BEGIN The input
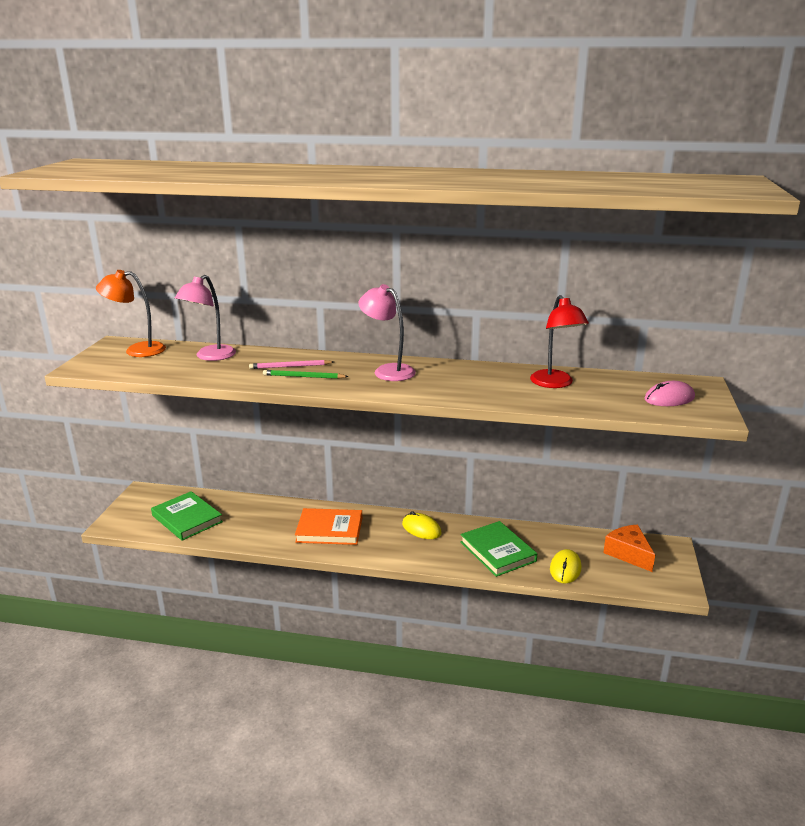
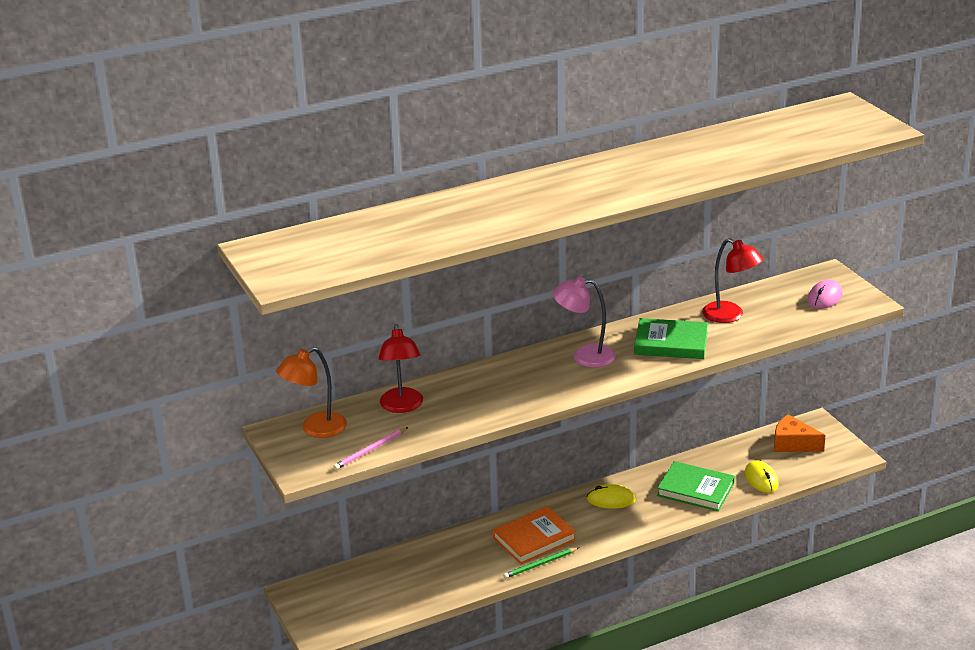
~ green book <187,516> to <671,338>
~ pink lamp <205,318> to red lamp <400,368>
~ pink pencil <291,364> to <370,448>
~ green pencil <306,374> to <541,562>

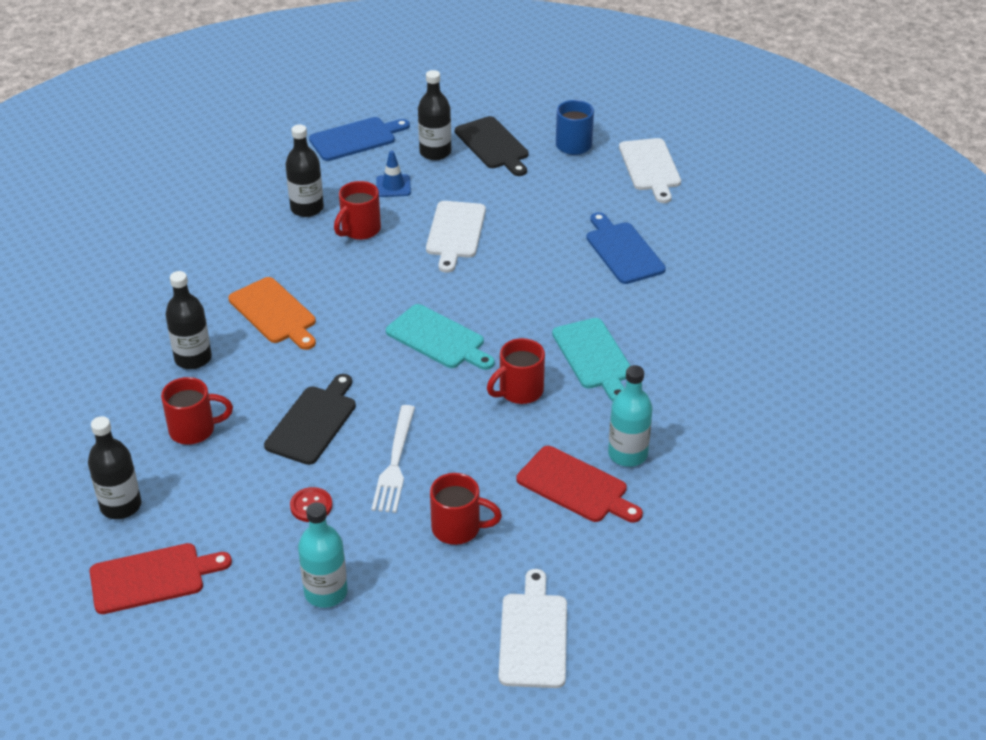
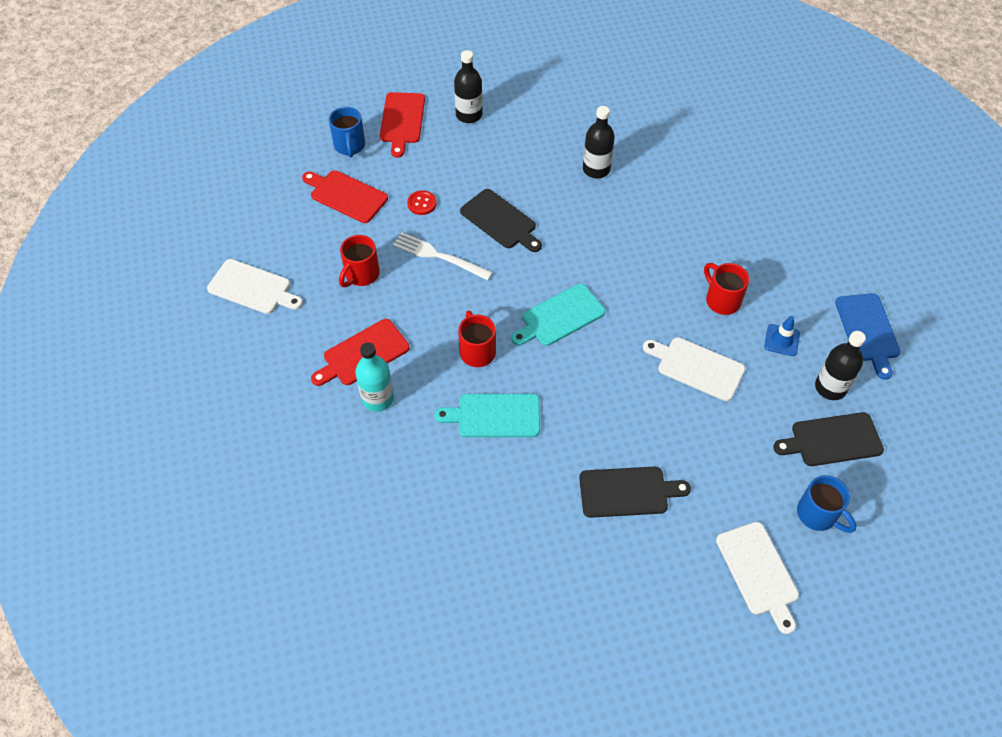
- red mug <197,411>
- orange cutting board <272,313>
- black bottle <304,171>
~ turquoise bottle <323,555> to red cutting board <345,196>
~ blue cutting board <626,248> to black cutting board <635,492>
~ white cutting board <650,170> = <757,578> 120 degrees counterclockwise
+ blue mug <347,132>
END The input
- **Exercise**
The string "pink" marks the lines to return from the material. Copy each one.

- **Answer section**
~ pink lamp <205,318> to red lamp <400,368>
~ pink pencil <291,364> to <370,448>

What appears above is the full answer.